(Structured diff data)
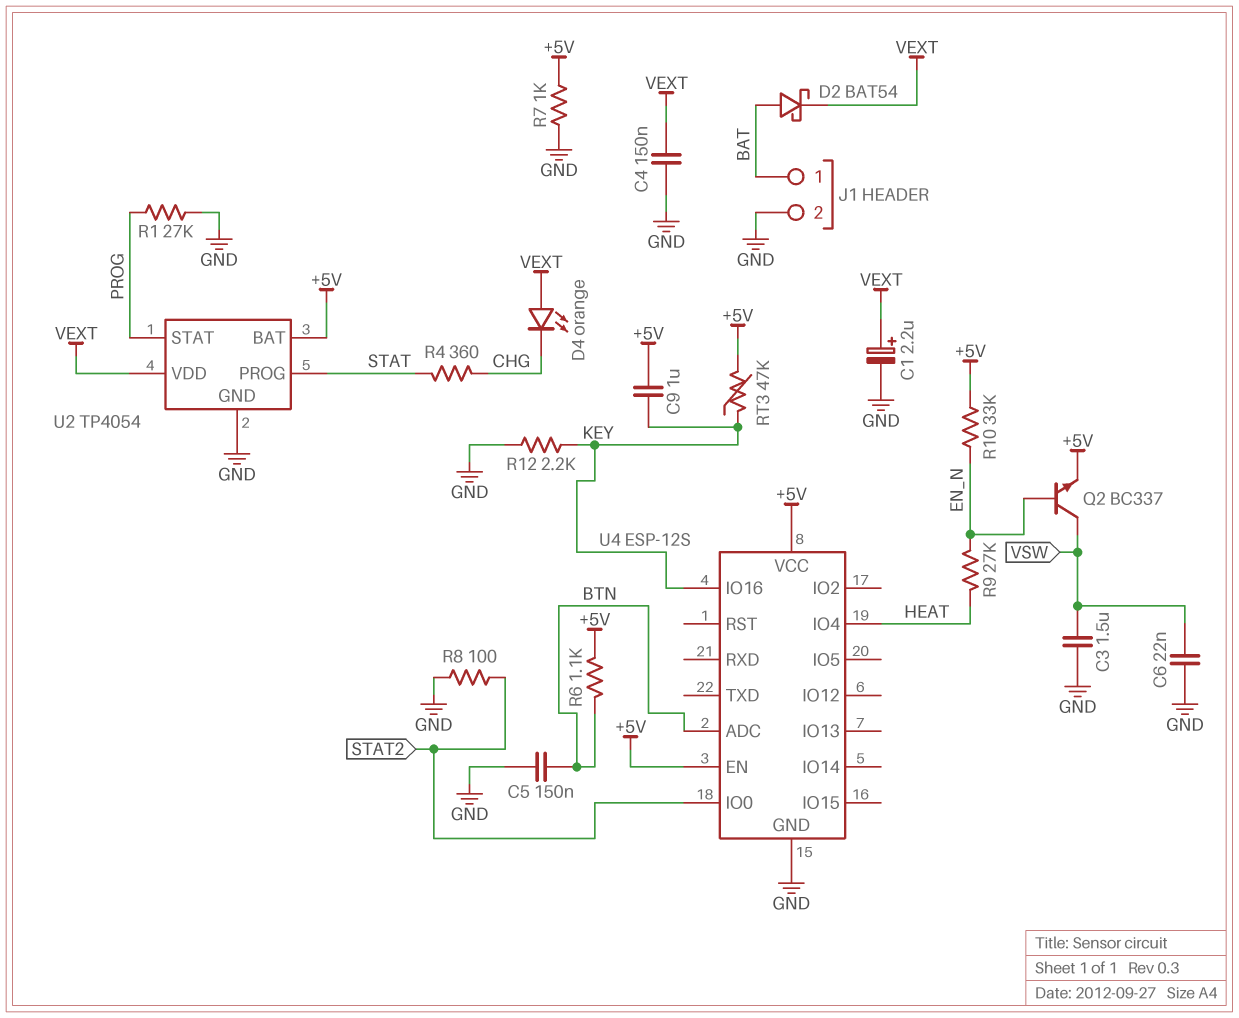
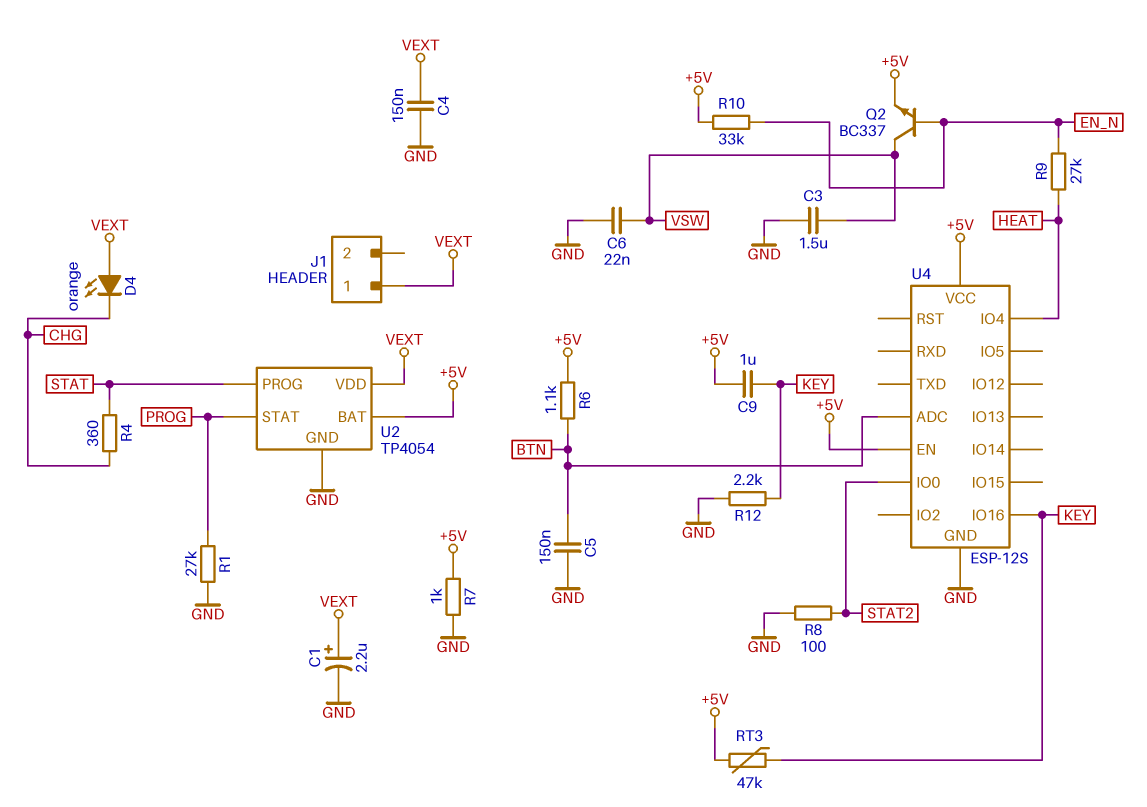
D2: schottky BAT54 (A BAT, K VEXT) -> none
J1 pin 1: BAT -> VEXT
J1 pin 2: GND -> none

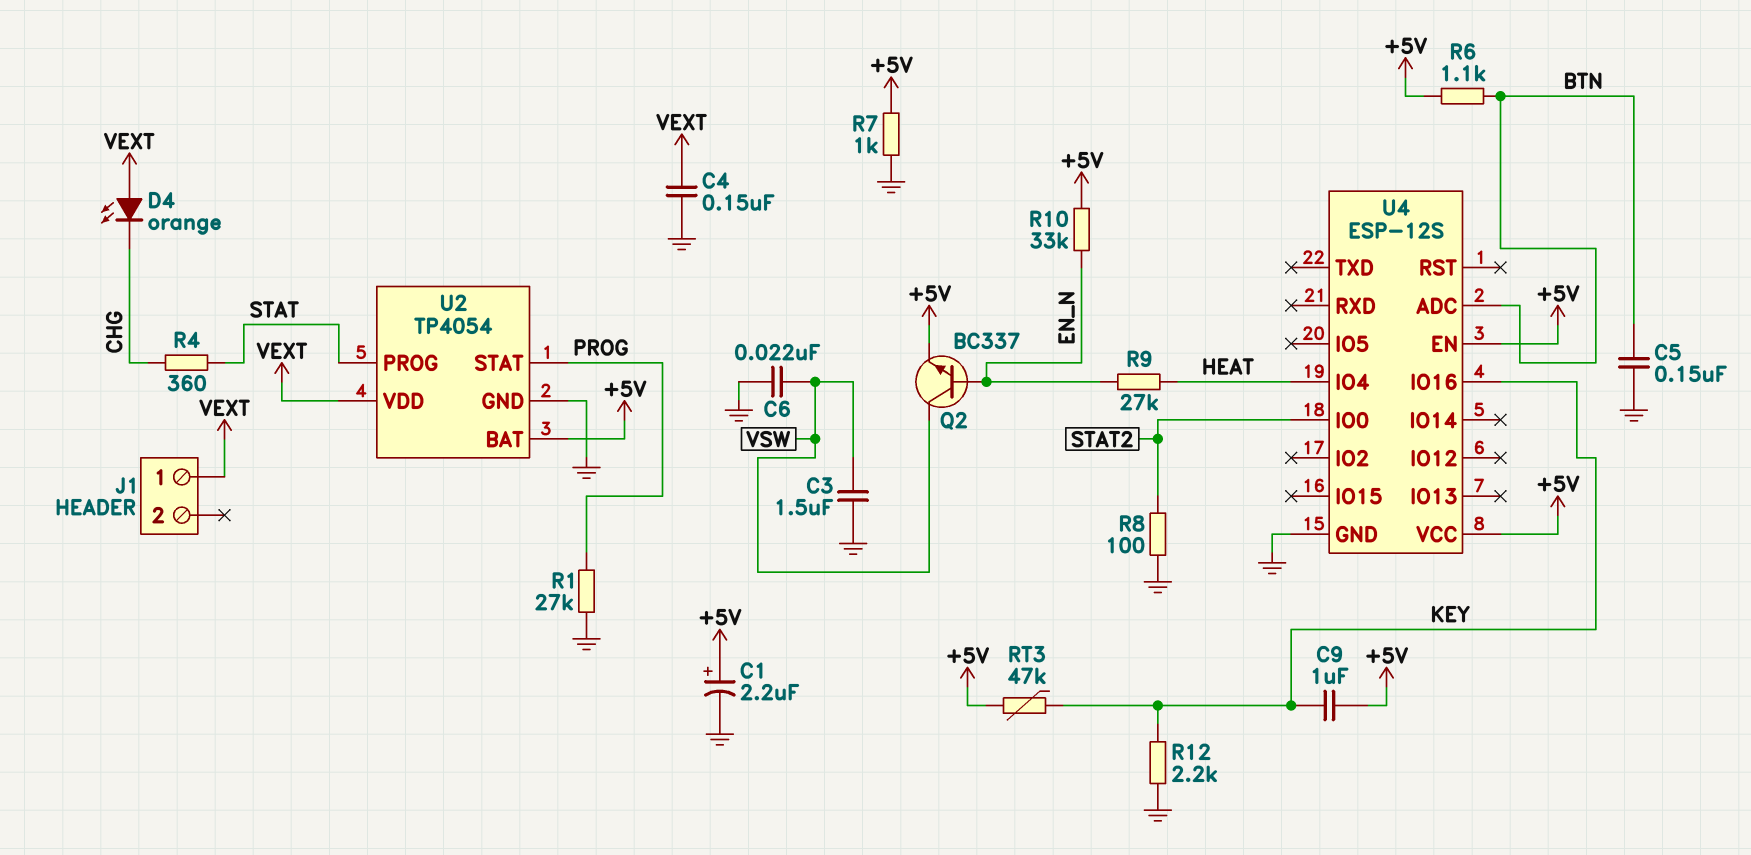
C1: 2.2uF (plus VEXT, minus GND) -> 2.2uF (plus +5V, minus GND)

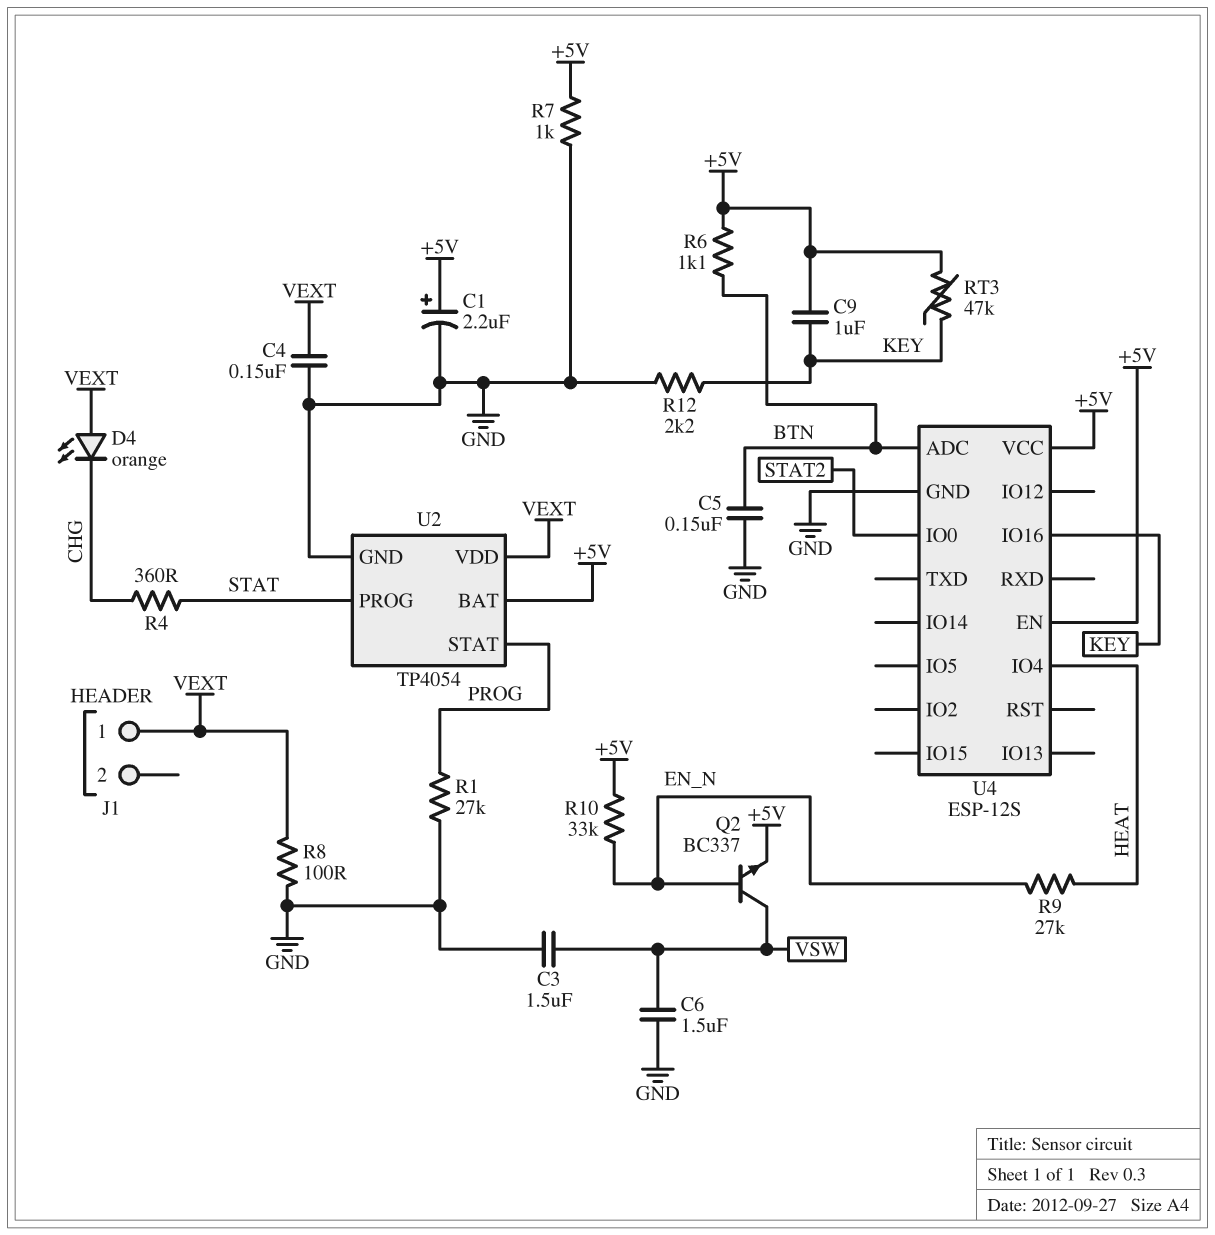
C6: 22nF (GND, VSW) -> 1.5uF (GND, VSW)
R8: 100 (GND, STAT2) -> 100 (GND, VEXT)

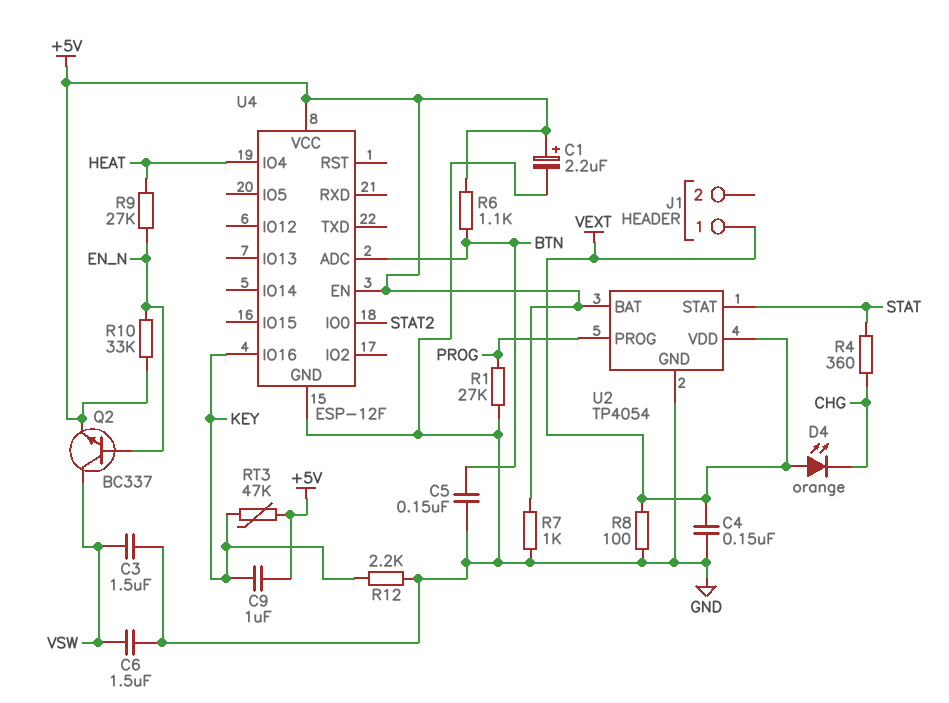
U2 pin PROG: STAT -> PROG
U2 pin STAT: PROG -> STAT
U4: ESP-12S -> ESP-12F

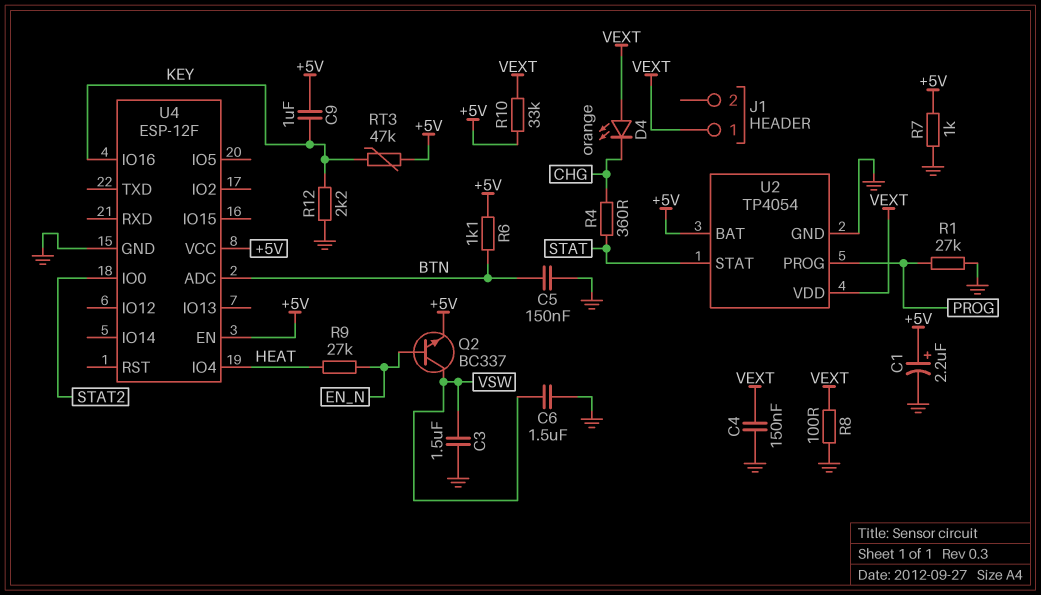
R10: 33k (+5V, EN_N) -> 33k (+5V, VEXT)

ASSIGNMENT →
What is needed here is one number: how many lines of the entries hold the string "VEXT".

ANSWER TO THIS PROBLEM →
5